#### Data records ####

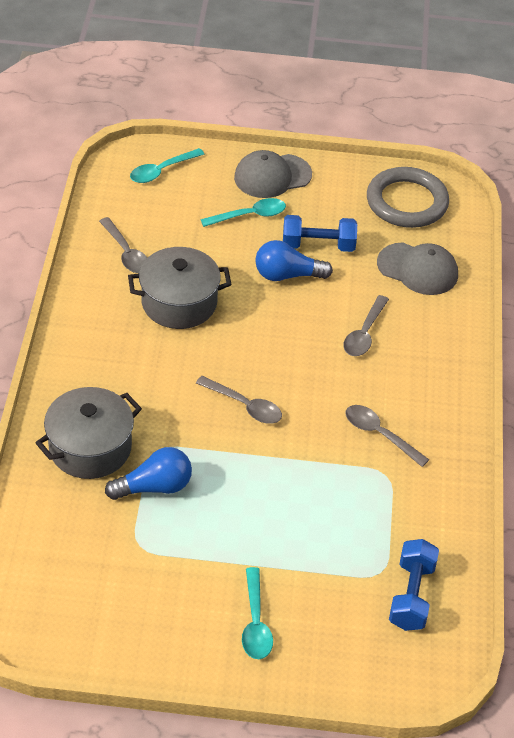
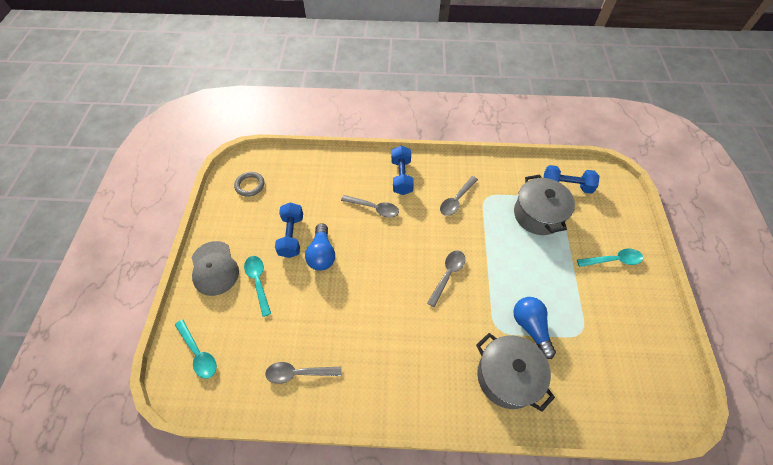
camera: 90 degrees left, 10 degrees up
(126, 252) = (299, 373): grey spoon -> grey spoon turned 150 degrees counterclockwise
(179, 303) = (354, 326): grey pot -> grey pot (538, 215)
(407, 202) = (250, 185): grey ring -> grey ring, size x0.53
(418, 269) = (314, 180): grey cap -> none
(427, 370) = (401, 177): none -> blue dumbbell

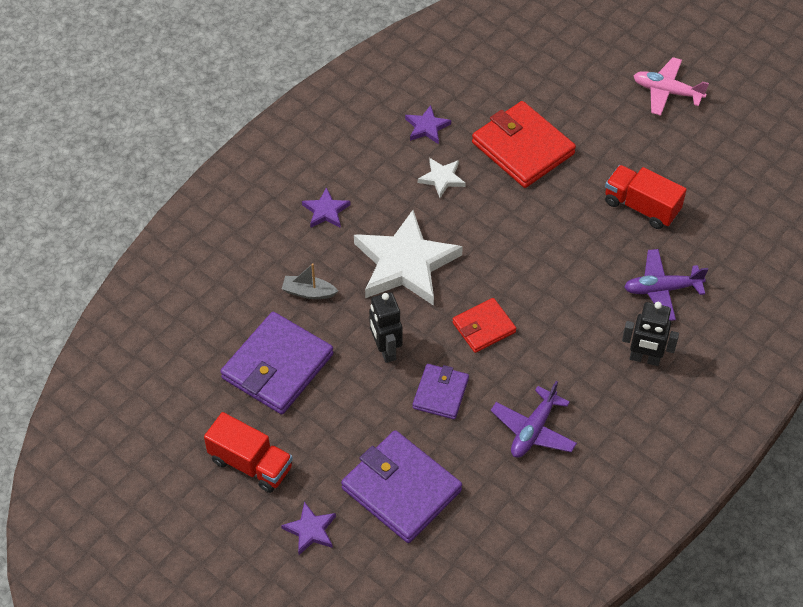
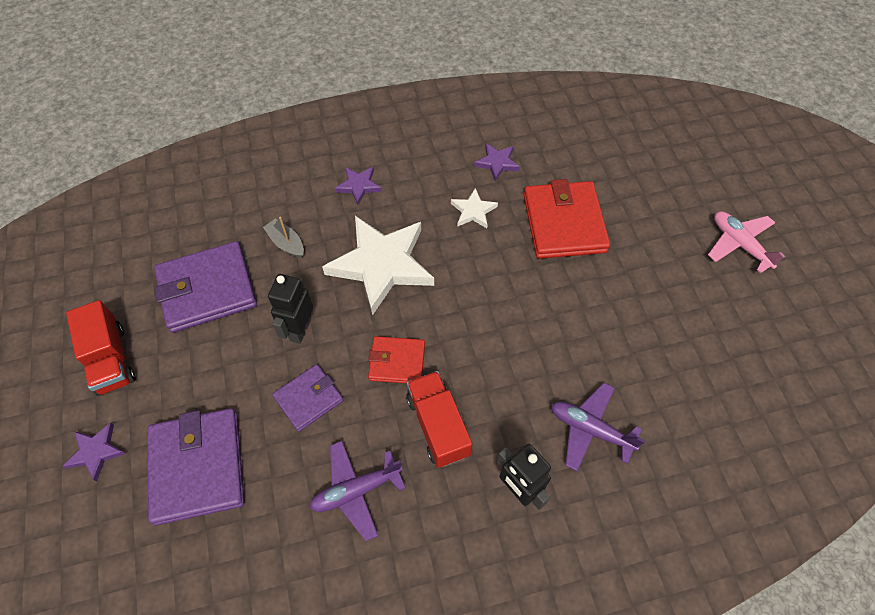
camera: 35 degrees right, 5 degrees up
(641, 207) = (632, 337): red truck -> red truck (438, 426)

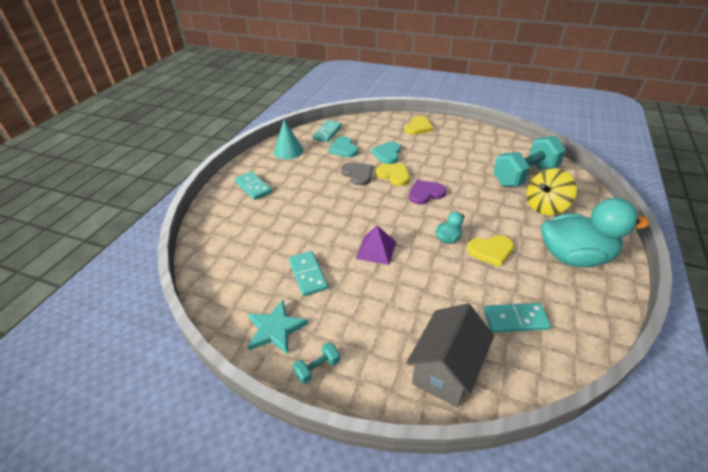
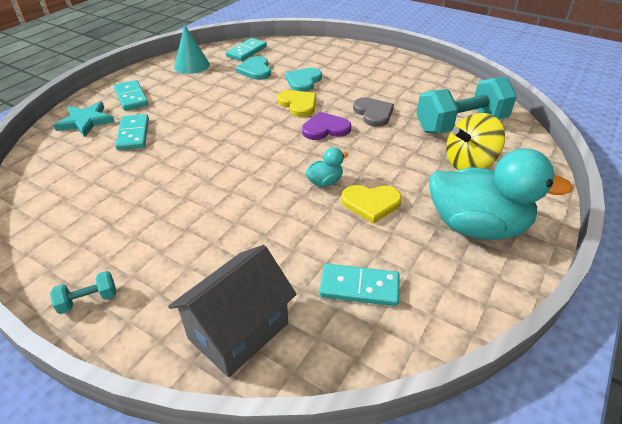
camera: 10 degrees right, 0 degrees up
(275, 329) = (67, 249): turquoise star -> turquoise star (86, 121)
(308, 274) = (137, 197): turquoise domino -> turquoise domino (133, 134)
(358, 174) = (256, 98): grey heart -> grey heart (373, 113)
(376, 250) = (231, 182): purple pyramid -> none
(418, 127) = (356, 57): yellow heart -> none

####

**Task**
All of the entries above need to be repeated exactly, minus the pictures.

**Response box**
camera: 90 degrees left, 10 degrees up
(126, 252) = (299, 373): grey spoon -> grey spoon turned 150 degrees counterclockwise
(179, 303) = (354, 326): grey pot -> grey pot (538, 215)
(407, 202) = (250, 185): grey ring -> grey ring, size x0.53
(418, 269) = (314, 180): grey cap -> none
(427, 370) = (401, 177): none -> blue dumbbell

camera: 35 degrees right, 5 degrees up
(641, 207) = (632, 337): red truck -> red truck (438, 426)

camera: 10 degrees right, 0 degrees up
(275, 329) = (67, 249): turquoise star -> turquoise star (86, 121)
(308, 274) = (137, 197): turquoise domino -> turquoise domino (133, 134)
(358, 174) = (256, 98): grey heart -> grey heart (373, 113)
(376, 250) = (231, 182): purple pyramid -> none
(418, 127) = (356, 57): yellow heart -> none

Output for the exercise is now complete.